Structured diff data:
==========

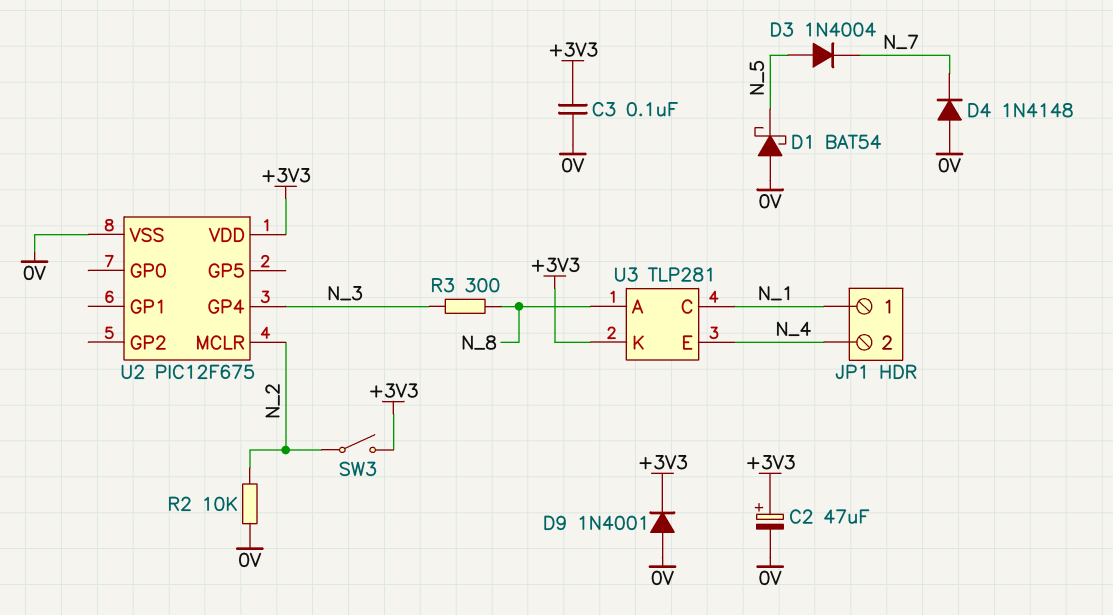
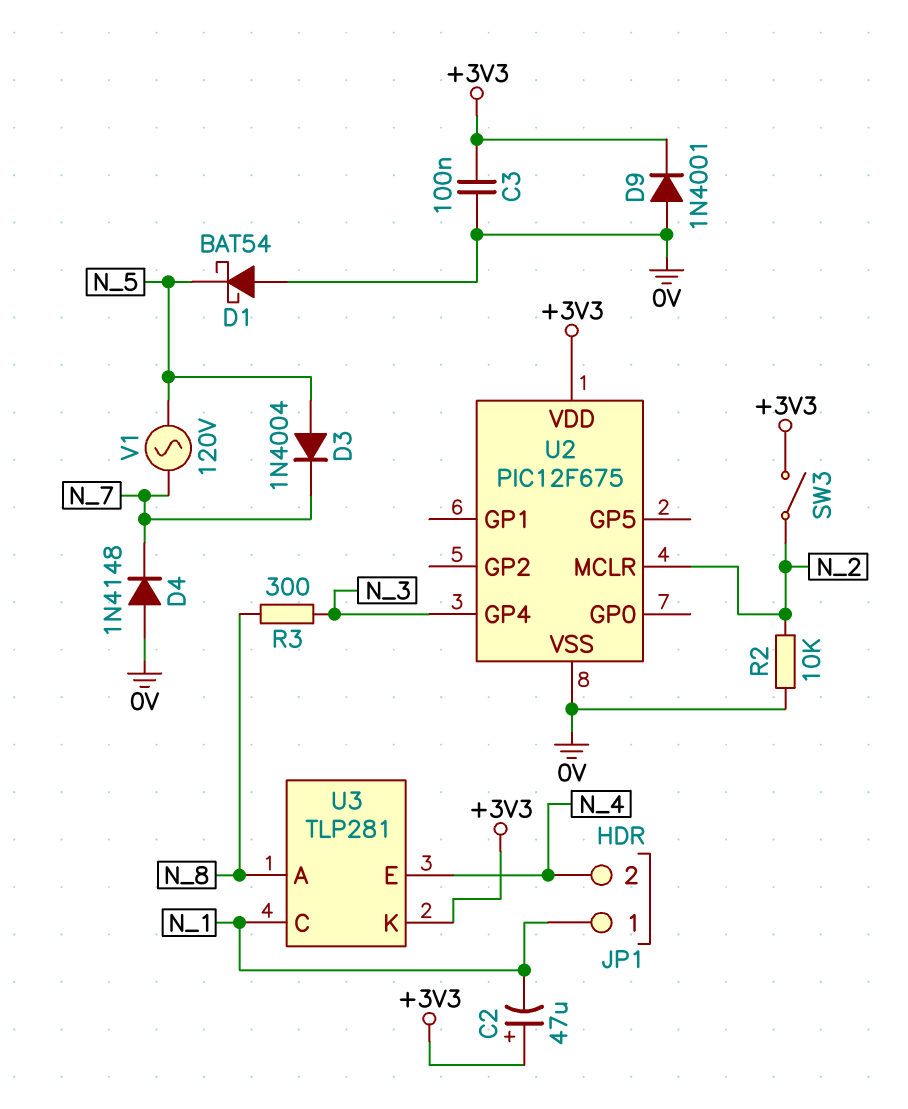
C2: 47uF (plus +3V3, minus 0V) -> 47uF (plus +3V3, minus N_1)
V1: none -> AC 120V (N_5, N_7)

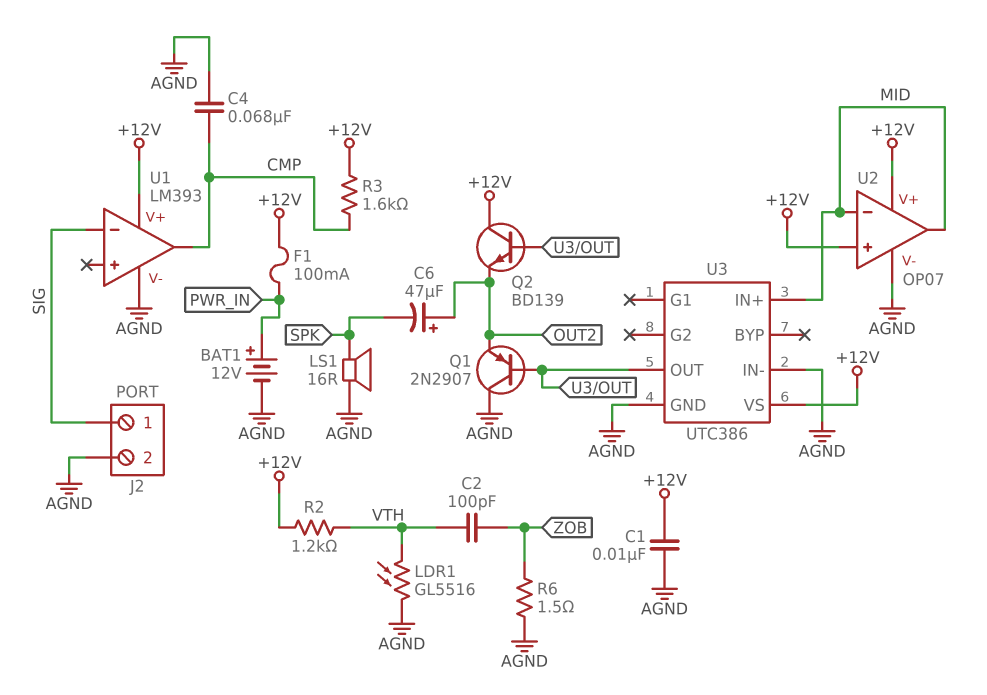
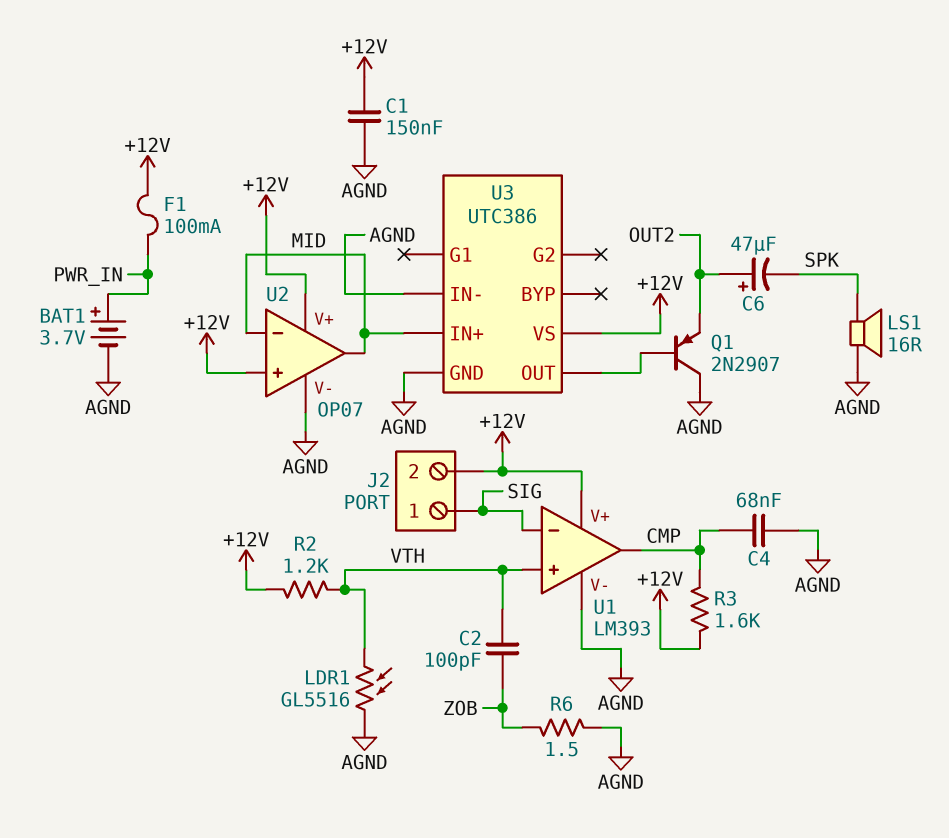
BAT1: 12V (plus PWR_IN, minus AGND) -> 3.7V (plus PWR_IN, minus AGND)
C1: 10nF (+12V, AGND) -> 150nF (+12V, AGND)
J2 pin 2: AGND -> +12V
Q2: NPN BD139 (B U3/OUT, C +12V, E OUT2) -> none
U1 pin in+: none -> VTH

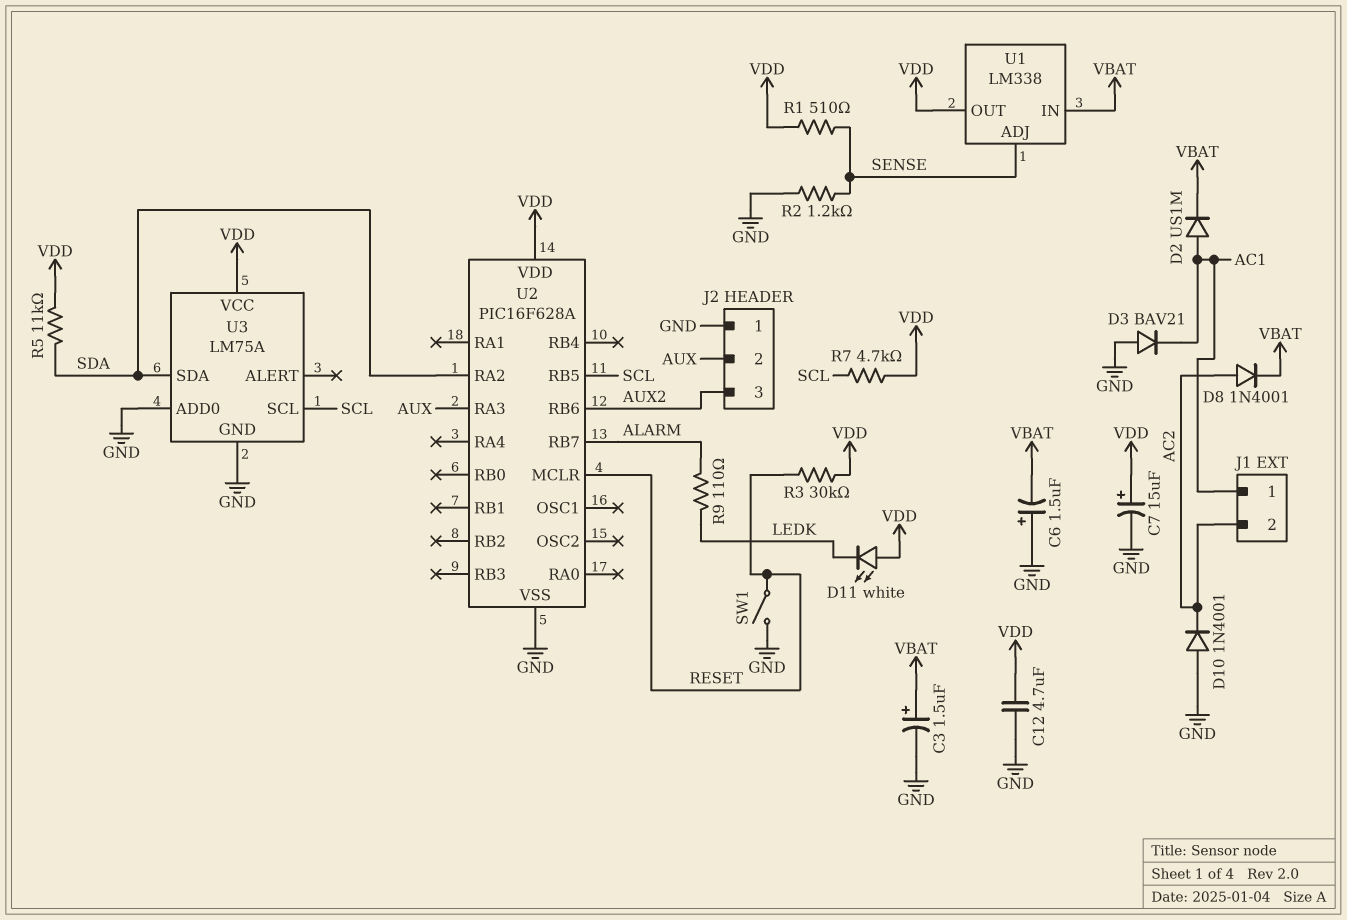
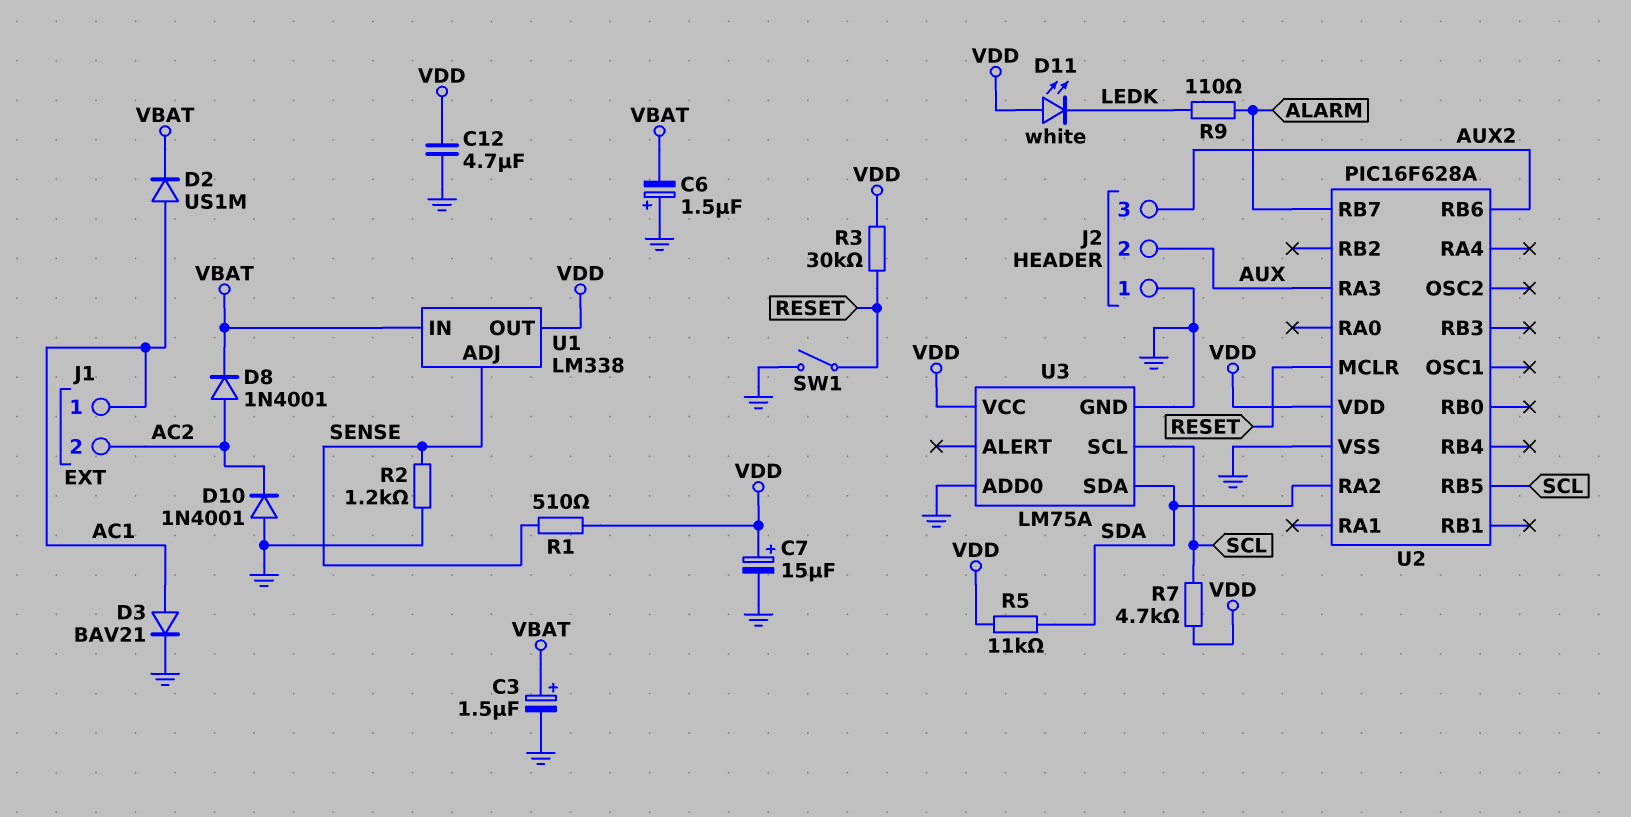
D3: diode BAV21 (A GND, K AC1) -> diode BAV21 (A AC1, K GND)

==========

### INSTRUCTIONS TO FOLLOW
Go through the data line by line and work out how many lines contain "plus". Give only that number.

### FINISHED TASK
2